• [What to work on]:
Copy the records that follow exactly as written, but not their pictures.

• [Dataset extract]:
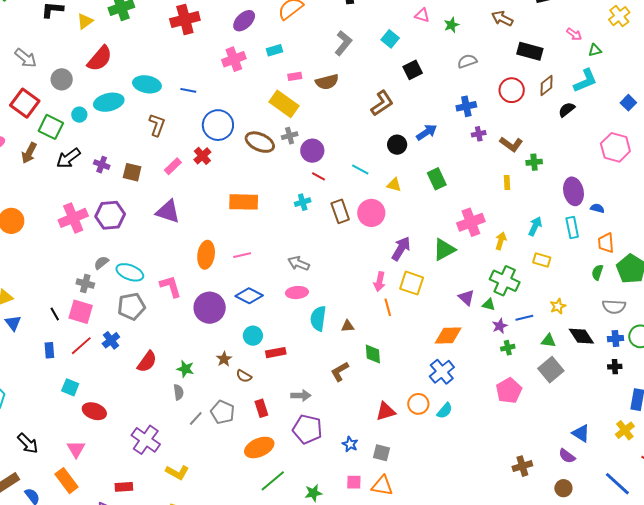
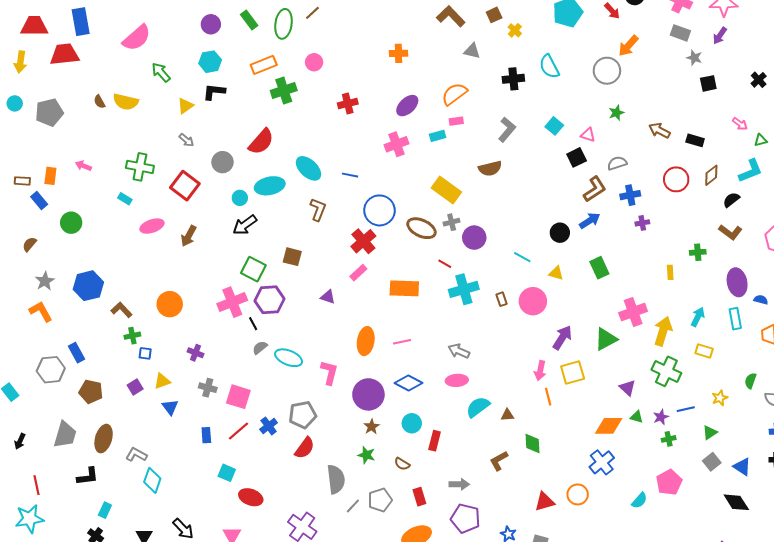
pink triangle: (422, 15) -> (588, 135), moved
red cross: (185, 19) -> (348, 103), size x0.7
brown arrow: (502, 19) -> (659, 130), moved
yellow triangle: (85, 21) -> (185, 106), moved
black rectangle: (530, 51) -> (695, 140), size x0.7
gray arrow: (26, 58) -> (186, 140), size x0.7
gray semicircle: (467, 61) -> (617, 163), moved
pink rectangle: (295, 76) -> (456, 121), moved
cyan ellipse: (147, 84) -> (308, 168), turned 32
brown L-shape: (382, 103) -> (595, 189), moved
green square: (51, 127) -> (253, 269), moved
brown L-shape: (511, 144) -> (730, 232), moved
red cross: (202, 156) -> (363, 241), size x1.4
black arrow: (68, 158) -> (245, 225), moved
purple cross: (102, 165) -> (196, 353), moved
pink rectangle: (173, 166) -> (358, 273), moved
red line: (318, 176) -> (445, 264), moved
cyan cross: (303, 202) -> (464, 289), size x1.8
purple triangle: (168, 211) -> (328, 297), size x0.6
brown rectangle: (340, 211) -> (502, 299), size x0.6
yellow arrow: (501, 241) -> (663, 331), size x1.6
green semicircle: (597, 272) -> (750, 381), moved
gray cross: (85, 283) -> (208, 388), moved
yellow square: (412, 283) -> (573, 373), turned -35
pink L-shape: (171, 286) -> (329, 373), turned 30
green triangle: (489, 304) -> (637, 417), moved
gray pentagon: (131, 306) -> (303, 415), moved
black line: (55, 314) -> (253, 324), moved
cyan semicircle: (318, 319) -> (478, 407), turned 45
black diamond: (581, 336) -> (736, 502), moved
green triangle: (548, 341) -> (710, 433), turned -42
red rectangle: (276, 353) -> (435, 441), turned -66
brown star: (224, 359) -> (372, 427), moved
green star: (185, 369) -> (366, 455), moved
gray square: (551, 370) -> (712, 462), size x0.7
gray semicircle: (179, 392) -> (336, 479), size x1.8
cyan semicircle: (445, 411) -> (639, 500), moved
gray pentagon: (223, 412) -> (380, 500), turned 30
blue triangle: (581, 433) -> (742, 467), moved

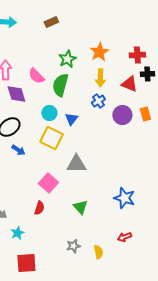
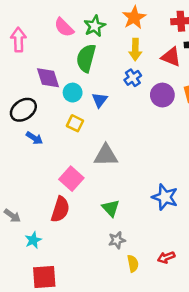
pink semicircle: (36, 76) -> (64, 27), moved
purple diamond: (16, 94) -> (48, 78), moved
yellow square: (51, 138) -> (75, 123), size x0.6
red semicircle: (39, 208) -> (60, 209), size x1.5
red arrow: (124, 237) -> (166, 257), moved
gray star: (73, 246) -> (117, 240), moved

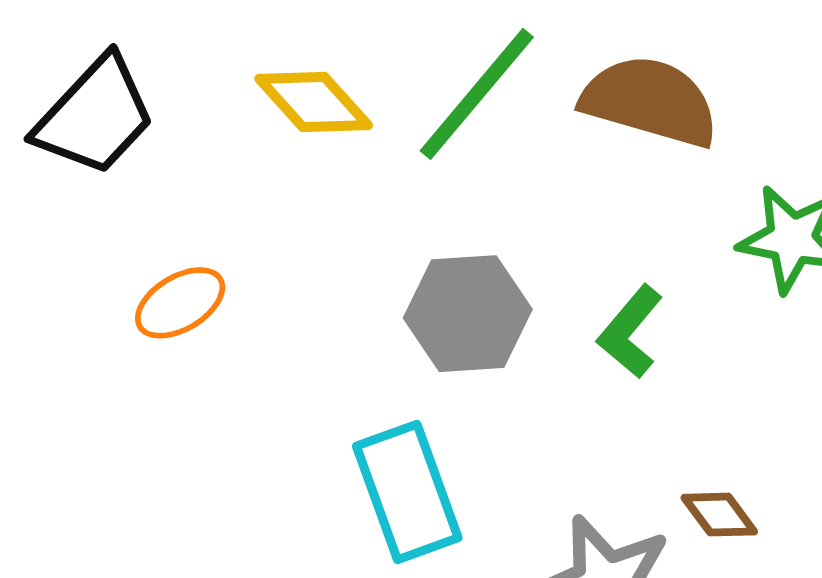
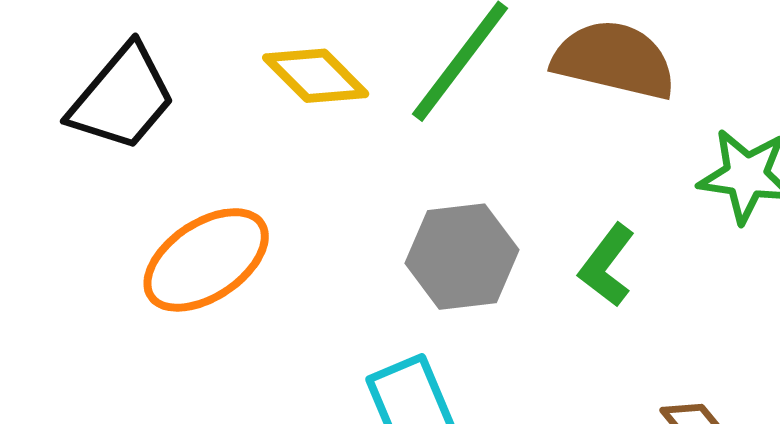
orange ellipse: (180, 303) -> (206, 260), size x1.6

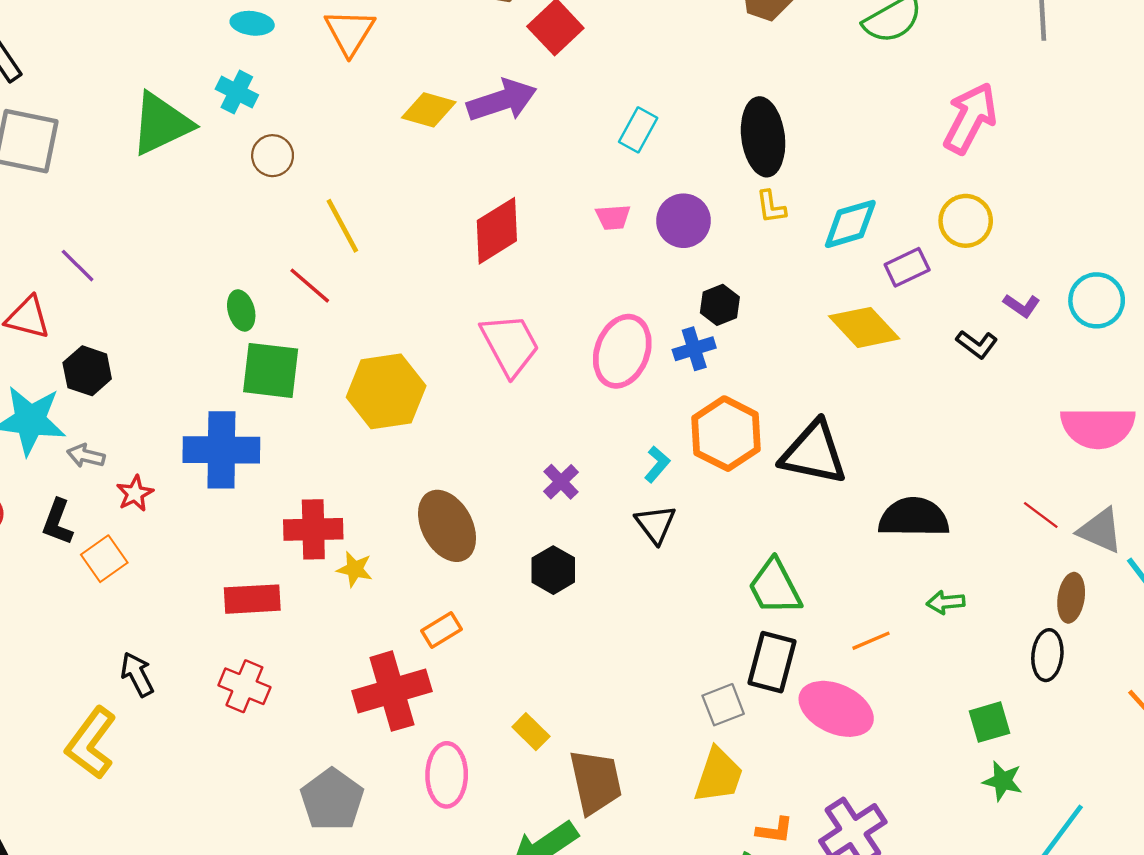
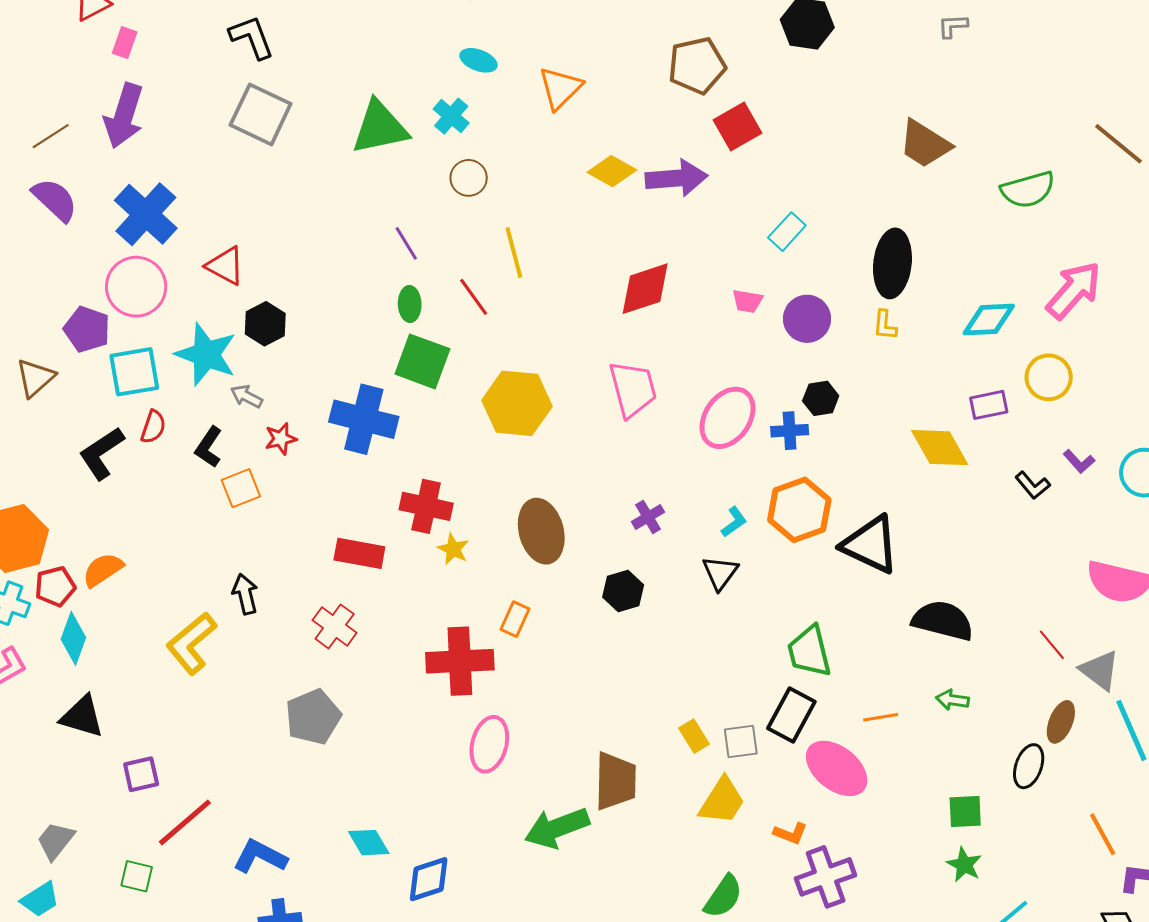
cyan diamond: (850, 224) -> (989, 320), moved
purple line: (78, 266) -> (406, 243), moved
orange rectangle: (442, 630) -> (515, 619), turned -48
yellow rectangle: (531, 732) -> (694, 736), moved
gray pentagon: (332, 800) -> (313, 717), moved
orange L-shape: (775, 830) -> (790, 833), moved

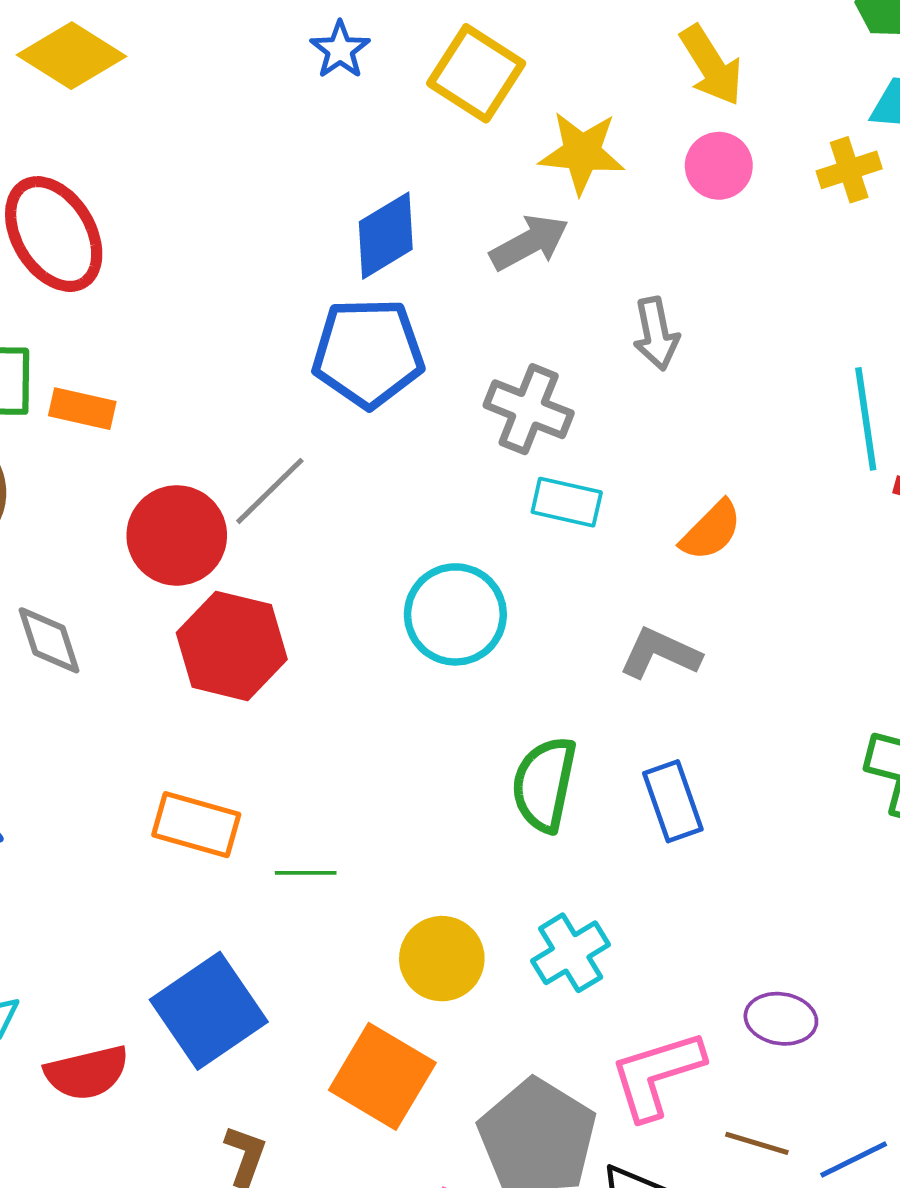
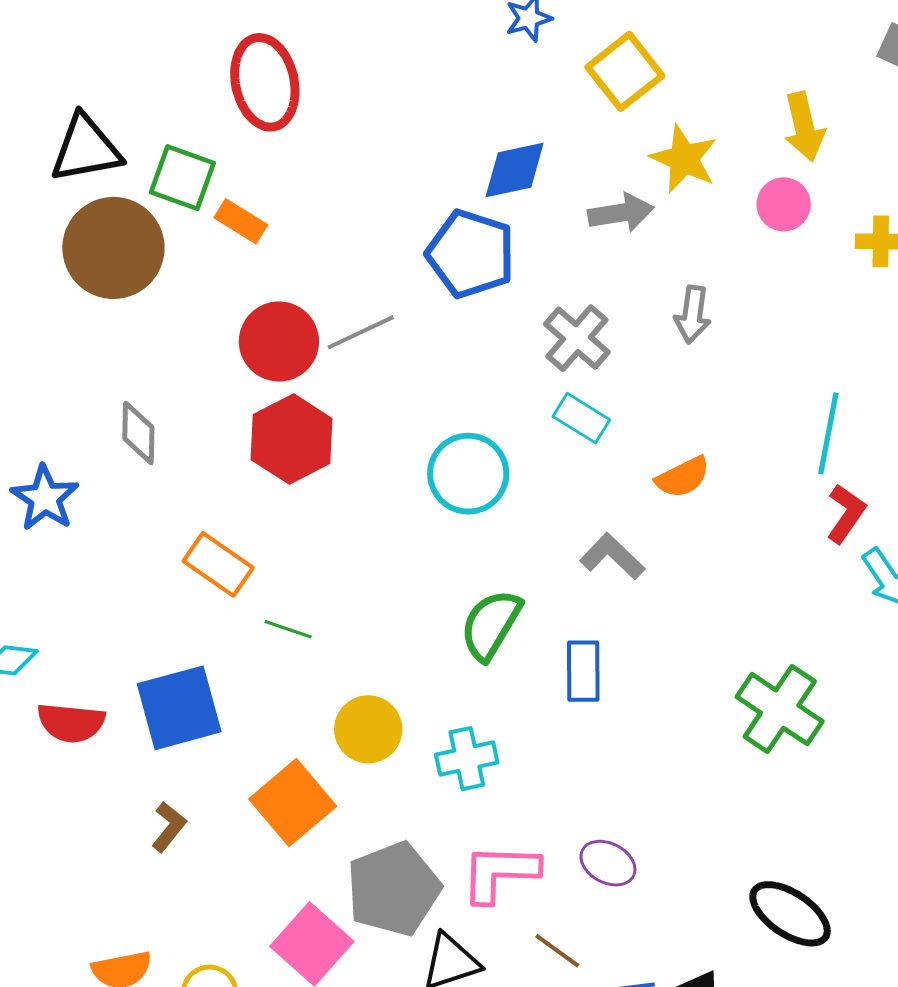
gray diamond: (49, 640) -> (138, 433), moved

• [Solution for this problem]:
pink triangle: (422, 15) -> (588, 135), moved
red cross: (185, 19) -> (348, 103), size x0.7
brown arrow: (502, 19) -> (659, 130), moved
yellow triangle: (85, 21) -> (185, 106), moved
black rectangle: (530, 51) -> (695, 140), size x0.7
gray arrow: (26, 58) -> (186, 140), size x0.7
gray semicircle: (467, 61) -> (617, 163), moved
pink rectangle: (295, 76) -> (456, 121), moved
cyan ellipse: (147, 84) -> (308, 168), turned 32
brown L-shape: (382, 103) -> (595, 189), moved
green square: (51, 127) -> (253, 269), moved
brown L-shape: (511, 144) -> (730, 232), moved
red cross: (202, 156) -> (363, 241), size x1.4
black arrow: (68, 158) -> (245, 225), moved
purple cross: (102, 165) -> (196, 353), moved
pink rectangle: (173, 166) -> (358, 273), moved
red line: (318, 176) -> (445, 264), moved
cyan cross: (303, 202) -> (464, 289), size x1.8
purple triangle: (168, 211) -> (328, 297), size x0.6
brown rectangle: (340, 211) -> (502, 299), size x0.6
yellow arrow: (501, 241) -> (663, 331), size x1.6
green semicircle: (597, 272) -> (750, 381), moved
gray cross: (85, 283) -> (208, 388), moved
yellow square: (412, 283) -> (573, 373), turned -35
pink L-shape: (171, 286) -> (329, 373), turned 30
green triangle: (489, 304) -> (637, 417), moved
gray pentagon: (131, 306) -> (303, 415), moved
black line: (55, 314) -> (253, 324), moved
cyan semicircle: (318, 319) -> (478, 407), turned 45
black diamond: (581, 336) -> (736, 502), moved
green triangle: (548, 341) -> (710, 433), turned -42
red rectangle: (276, 353) -> (435, 441), turned -66
brown star: (224, 359) -> (372, 427), moved
green star: (185, 369) -> (366, 455), moved
gray square: (551, 370) -> (712, 462), size x0.7
gray semicircle: (179, 392) -> (336, 479), size x1.8
cyan semicircle: (445, 411) -> (639, 500), moved
gray pentagon: (223, 412) -> (380, 500), turned 30
blue triangle: (581, 433) -> (742, 467), moved

pink semicircle: (36, 76) -> (64, 27), moved
purple diamond: (16, 94) -> (48, 78), moved
yellow square: (51, 138) -> (75, 123), size x0.6
red semicircle: (39, 208) -> (60, 209), size x1.5
red arrow: (124, 237) -> (166, 257), moved
gray star: (73, 246) -> (117, 240), moved

orange ellipse: (180, 303) -> (206, 260), size x1.6

cyan diamond: (850, 224) -> (989, 320), moved
purple line: (78, 266) -> (406, 243), moved
orange rectangle: (442, 630) -> (515, 619), turned -48
yellow rectangle: (531, 732) -> (694, 736), moved
gray pentagon: (332, 800) -> (313, 717), moved
orange L-shape: (775, 830) -> (790, 833), moved

gray diamond: (49, 640) -> (138, 433), moved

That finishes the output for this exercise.